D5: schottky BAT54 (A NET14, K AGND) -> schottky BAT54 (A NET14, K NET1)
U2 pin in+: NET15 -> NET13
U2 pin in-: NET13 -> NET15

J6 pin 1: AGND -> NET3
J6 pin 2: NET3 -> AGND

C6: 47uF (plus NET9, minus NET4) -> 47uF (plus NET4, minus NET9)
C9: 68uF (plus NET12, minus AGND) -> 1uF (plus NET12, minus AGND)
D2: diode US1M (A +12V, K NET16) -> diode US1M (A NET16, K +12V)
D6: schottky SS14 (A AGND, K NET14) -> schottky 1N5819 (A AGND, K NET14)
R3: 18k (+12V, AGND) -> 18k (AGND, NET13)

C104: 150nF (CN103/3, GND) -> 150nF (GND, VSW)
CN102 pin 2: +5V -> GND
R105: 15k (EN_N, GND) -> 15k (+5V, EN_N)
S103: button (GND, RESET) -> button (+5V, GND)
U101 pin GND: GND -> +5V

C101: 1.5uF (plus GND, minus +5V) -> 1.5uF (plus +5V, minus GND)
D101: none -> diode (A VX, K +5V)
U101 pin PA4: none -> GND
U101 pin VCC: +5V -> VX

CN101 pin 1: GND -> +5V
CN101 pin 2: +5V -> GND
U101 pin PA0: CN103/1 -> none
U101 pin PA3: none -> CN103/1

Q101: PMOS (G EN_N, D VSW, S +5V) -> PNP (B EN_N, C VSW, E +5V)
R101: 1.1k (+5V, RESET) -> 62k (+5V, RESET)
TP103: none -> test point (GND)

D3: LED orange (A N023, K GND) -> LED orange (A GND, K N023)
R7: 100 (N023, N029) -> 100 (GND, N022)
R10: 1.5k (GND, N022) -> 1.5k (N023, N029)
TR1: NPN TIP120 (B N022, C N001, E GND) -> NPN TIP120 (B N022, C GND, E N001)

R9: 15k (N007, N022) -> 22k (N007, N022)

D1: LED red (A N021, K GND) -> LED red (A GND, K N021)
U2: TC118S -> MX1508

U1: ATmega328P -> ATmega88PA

•••••

● **ACTIVITY**
For every entry in the records above, write an exact copy.

● **EXPECTED ANSWER**
D5: schottky BAT54 (A NET14, K AGND) -> schottky BAT54 (A NET14, K NET1)
U2 pin in+: NET15 -> NET13
U2 pin in-: NET13 -> NET15

J6 pin 1: AGND -> NET3
J6 pin 2: NET3 -> AGND

C6: 47uF (plus NET9, minus NET4) -> 47uF (plus NET4, minus NET9)
C9: 68uF (plus NET12, minus AGND) -> 1uF (plus NET12, minus AGND)
D2: diode US1M (A +12V, K NET16) -> diode US1M (A NET16, K +12V)
D6: schottky SS14 (A AGND, K NET14) -> schottky 1N5819 (A AGND, K NET14)
R3: 18k (+12V, AGND) -> 18k (AGND, NET13)

C104: 150nF (CN103/3, GND) -> 150nF (GND, VSW)
CN102 pin 2: +5V -> GND
R105: 15k (EN_N, GND) -> 15k (+5V, EN_N)
S103: button (GND, RESET) -> button (+5V, GND)
U101 pin GND: GND -> +5V

C101: 1.5uF (plus GND, minus +5V) -> 1.5uF (plus +5V, minus GND)
D101: none -> diode (A VX, K +5V)
U101 pin PA4: none -> GND
U101 pin VCC: +5V -> VX

CN101 pin 1: GND -> +5V
CN101 pin 2: +5V -> GND
U101 pin PA0: CN103/1 -> none
U101 pin PA3: none -> CN103/1

Q101: PMOS (G EN_N, D VSW, S +5V) -> PNP (B EN_N, C VSW, E +5V)
R101: 1.1k (+5V, RESET) -> 62k (+5V, RESET)
TP103: none -> test point (GND)

D3: LED orange (A N023, K GND) -> LED orange (A GND, K N023)
R7: 100 (N023, N029) -> 100 (GND, N022)
R10: 1.5k (GND, N022) -> 1.5k (N023, N029)
TR1: NPN TIP120 (B N022, C N001, E GND) -> NPN TIP120 (B N022, C GND, E N001)

R9: 15k (N007, N022) -> 22k (N007, N022)

D1: LED red (A N021, K GND) -> LED red (A GND, K N021)
U2: TC118S -> MX1508

U1: ATmega328P -> ATmega88PA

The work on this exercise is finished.